_Your task_. Repeat all of the data word for word so that only the pictures are missing from the copy.

_Items from a dataset_.
[Start of section]

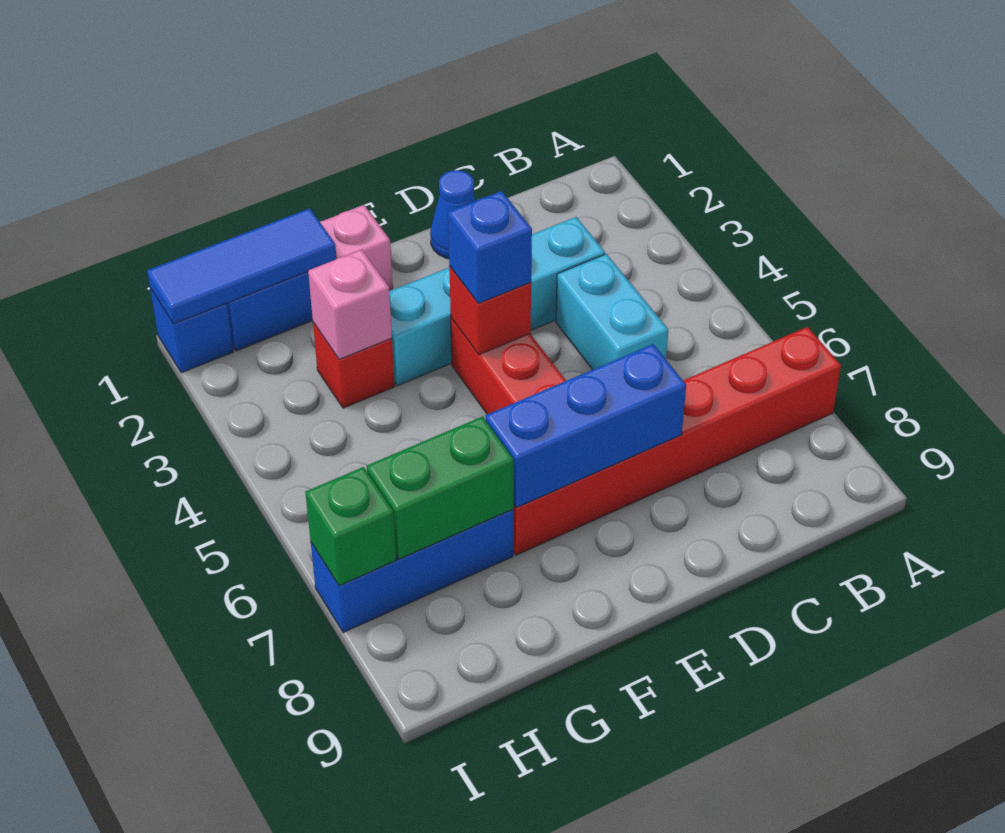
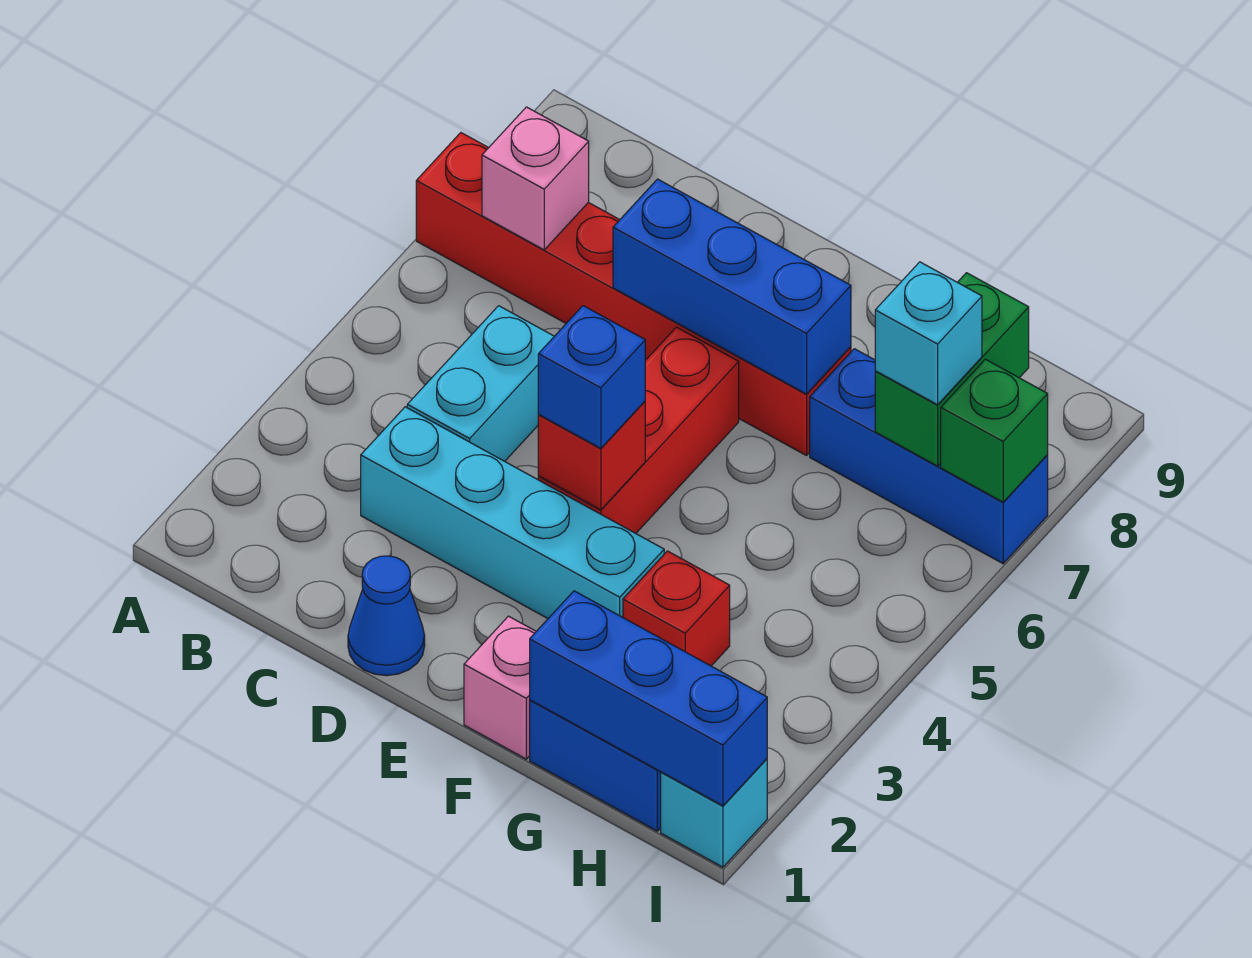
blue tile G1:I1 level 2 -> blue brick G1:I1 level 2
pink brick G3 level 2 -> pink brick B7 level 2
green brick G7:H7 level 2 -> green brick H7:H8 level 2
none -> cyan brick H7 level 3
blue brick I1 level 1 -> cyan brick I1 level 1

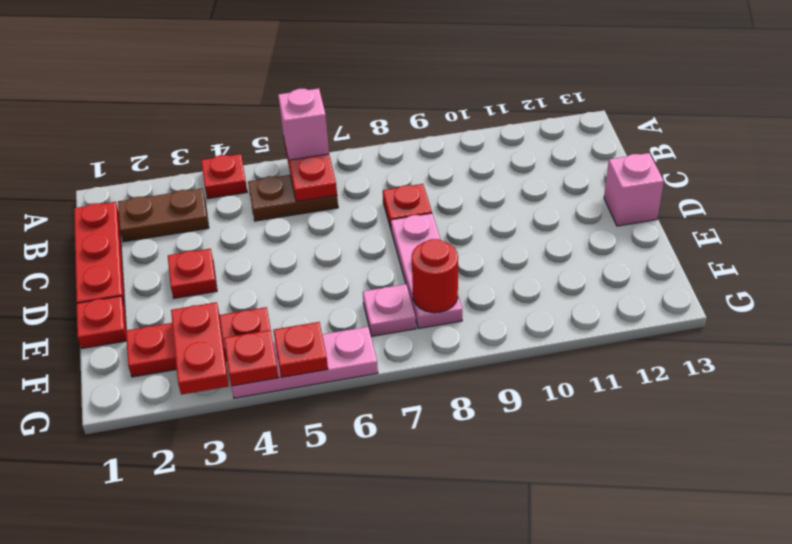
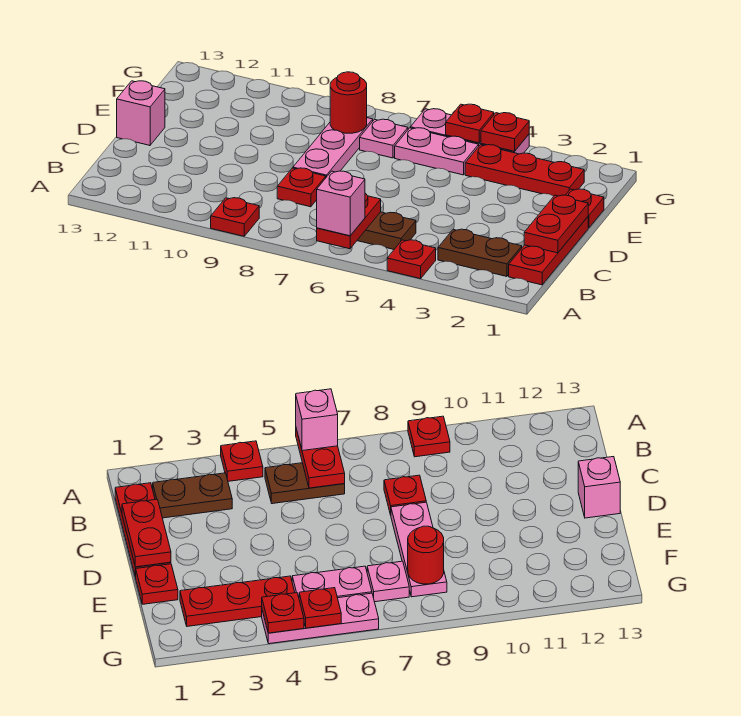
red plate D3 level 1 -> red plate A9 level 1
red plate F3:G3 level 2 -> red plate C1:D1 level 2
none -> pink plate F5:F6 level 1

[End of section]

_Worked solution_.
blue tile G1:I1 level 2 -> blue brick G1:I1 level 2
pink brick G3 level 2 -> pink brick B7 level 2
green brick G7:H7 level 2 -> green brick H7:H8 level 2
none -> cyan brick H7 level 3
blue brick I1 level 1 -> cyan brick I1 level 1

red plate D3 level 1 -> red plate A9 level 1
red plate F3:G3 level 2 -> red plate C1:D1 level 2
none -> pink plate F5:F6 level 1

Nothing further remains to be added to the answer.